§ Stated exercise:
Duplicate the lines of the records that start at the line containing "This screenshot has height=640, width=428. What" and end after the line containing "Can you confirm if smooth", keeping every character the same.

§ Task input:

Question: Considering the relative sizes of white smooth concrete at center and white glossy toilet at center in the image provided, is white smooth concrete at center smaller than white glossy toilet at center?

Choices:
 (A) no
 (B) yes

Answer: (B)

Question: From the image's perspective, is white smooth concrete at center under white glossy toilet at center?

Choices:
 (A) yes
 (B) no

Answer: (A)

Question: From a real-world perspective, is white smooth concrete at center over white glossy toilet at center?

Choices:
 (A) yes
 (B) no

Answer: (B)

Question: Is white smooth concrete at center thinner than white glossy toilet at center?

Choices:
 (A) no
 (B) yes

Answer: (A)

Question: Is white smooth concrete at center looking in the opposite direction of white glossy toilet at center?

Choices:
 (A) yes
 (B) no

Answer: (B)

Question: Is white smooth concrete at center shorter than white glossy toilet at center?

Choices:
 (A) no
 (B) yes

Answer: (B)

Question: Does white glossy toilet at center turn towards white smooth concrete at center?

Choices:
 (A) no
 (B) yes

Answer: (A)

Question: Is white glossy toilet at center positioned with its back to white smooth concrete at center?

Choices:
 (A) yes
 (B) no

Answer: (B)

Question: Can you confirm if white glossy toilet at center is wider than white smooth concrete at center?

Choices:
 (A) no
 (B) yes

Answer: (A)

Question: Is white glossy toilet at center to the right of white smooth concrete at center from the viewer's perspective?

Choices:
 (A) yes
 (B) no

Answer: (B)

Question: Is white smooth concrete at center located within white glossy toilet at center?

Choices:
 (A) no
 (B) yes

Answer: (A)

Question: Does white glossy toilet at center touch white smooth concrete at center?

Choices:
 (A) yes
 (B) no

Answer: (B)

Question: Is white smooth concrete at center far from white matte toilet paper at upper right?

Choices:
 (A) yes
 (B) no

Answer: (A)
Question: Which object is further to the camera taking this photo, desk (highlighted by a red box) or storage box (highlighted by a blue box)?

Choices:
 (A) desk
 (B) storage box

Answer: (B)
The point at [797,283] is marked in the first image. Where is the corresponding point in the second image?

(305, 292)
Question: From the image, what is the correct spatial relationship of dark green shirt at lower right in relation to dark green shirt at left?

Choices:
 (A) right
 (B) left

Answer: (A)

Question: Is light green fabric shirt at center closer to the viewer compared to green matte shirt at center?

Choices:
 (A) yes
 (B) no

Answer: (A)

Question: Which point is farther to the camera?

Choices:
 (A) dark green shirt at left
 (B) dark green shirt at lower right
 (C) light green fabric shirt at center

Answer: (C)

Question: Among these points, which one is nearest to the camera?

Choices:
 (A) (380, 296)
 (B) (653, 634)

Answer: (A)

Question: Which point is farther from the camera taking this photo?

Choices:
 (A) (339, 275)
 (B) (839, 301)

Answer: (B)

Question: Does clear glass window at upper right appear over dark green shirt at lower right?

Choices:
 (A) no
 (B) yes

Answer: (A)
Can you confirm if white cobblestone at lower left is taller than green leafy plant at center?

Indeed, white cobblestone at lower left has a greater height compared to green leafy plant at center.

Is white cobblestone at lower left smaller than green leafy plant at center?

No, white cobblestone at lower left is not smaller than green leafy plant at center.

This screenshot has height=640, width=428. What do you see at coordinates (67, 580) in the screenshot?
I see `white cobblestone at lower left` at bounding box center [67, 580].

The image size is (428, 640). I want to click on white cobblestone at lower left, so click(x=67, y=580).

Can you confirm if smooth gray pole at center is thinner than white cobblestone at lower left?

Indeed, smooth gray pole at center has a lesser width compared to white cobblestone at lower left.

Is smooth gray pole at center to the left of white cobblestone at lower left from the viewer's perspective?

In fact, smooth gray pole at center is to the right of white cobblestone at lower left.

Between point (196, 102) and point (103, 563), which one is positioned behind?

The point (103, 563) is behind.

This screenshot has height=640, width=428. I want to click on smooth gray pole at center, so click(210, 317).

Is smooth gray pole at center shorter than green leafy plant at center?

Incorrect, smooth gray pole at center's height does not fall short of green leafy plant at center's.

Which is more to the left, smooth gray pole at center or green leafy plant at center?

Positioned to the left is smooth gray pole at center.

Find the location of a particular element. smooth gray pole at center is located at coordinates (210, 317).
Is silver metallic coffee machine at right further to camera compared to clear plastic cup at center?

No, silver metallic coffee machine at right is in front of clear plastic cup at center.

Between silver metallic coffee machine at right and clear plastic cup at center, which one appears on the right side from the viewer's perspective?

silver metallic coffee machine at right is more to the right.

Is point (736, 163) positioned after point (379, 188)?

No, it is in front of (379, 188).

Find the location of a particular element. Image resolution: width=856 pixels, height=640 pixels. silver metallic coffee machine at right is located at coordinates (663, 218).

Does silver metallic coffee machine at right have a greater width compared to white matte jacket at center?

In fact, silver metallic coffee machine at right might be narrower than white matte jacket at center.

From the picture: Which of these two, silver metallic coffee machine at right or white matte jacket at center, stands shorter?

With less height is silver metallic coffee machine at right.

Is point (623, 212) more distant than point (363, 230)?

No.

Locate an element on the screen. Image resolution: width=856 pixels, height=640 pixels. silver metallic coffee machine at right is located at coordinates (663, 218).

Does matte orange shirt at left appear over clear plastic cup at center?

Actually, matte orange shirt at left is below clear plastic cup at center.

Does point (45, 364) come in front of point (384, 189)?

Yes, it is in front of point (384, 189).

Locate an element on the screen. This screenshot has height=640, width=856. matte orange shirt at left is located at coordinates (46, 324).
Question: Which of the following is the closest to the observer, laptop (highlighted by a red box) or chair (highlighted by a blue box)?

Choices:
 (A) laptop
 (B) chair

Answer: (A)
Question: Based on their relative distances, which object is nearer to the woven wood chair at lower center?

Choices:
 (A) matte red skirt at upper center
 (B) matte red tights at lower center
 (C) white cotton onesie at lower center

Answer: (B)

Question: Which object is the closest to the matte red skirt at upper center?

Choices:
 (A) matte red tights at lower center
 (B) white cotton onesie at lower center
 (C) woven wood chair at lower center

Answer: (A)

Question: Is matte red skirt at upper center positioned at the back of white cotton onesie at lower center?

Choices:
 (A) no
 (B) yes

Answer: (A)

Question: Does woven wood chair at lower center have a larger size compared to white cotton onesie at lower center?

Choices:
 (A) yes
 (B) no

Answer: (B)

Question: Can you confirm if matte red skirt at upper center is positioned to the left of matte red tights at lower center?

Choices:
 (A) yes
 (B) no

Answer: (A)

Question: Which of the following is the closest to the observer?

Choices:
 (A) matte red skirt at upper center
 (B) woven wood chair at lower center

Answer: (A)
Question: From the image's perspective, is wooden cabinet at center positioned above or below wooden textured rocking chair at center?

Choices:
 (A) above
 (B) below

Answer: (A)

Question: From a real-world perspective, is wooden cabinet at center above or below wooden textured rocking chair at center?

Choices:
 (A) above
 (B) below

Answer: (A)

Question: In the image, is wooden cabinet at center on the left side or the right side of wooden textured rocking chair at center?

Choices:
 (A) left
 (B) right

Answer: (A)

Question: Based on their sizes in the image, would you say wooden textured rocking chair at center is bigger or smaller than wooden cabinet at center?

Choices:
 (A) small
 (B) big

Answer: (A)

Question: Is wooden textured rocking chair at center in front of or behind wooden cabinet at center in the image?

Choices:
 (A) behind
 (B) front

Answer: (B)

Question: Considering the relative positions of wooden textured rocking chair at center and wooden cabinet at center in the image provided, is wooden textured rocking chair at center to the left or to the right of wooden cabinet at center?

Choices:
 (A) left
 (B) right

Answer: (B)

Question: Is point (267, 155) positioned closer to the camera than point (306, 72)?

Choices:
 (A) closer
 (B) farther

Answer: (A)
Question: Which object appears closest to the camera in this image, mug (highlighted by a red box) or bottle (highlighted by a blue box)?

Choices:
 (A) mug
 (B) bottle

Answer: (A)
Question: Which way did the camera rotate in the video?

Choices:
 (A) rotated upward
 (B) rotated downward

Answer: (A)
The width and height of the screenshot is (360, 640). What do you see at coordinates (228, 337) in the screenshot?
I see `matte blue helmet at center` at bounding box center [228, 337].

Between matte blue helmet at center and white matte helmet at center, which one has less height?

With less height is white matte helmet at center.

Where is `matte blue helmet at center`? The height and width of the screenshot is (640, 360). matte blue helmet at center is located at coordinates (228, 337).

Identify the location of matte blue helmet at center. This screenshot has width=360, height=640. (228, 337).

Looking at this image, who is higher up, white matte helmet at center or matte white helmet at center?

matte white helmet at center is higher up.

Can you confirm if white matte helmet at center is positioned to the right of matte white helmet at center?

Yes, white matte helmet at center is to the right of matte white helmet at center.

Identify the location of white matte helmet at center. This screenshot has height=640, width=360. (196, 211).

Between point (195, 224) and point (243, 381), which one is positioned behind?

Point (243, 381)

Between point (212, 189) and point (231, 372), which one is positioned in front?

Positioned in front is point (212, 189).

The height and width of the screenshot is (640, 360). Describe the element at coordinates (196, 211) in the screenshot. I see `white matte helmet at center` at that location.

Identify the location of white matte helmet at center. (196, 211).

§ Solution for this task:
This screenshot has height=640, width=428. What do you see at coordinates (67, 580) in the screenshot?
I see `white cobblestone at lower left` at bounding box center [67, 580].

The image size is (428, 640). I want to click on white cobblestone at lower left, so click(x=67, y=580).

Can you confirm if smooth gray pole at center is thinner than white cobblestone at lower left?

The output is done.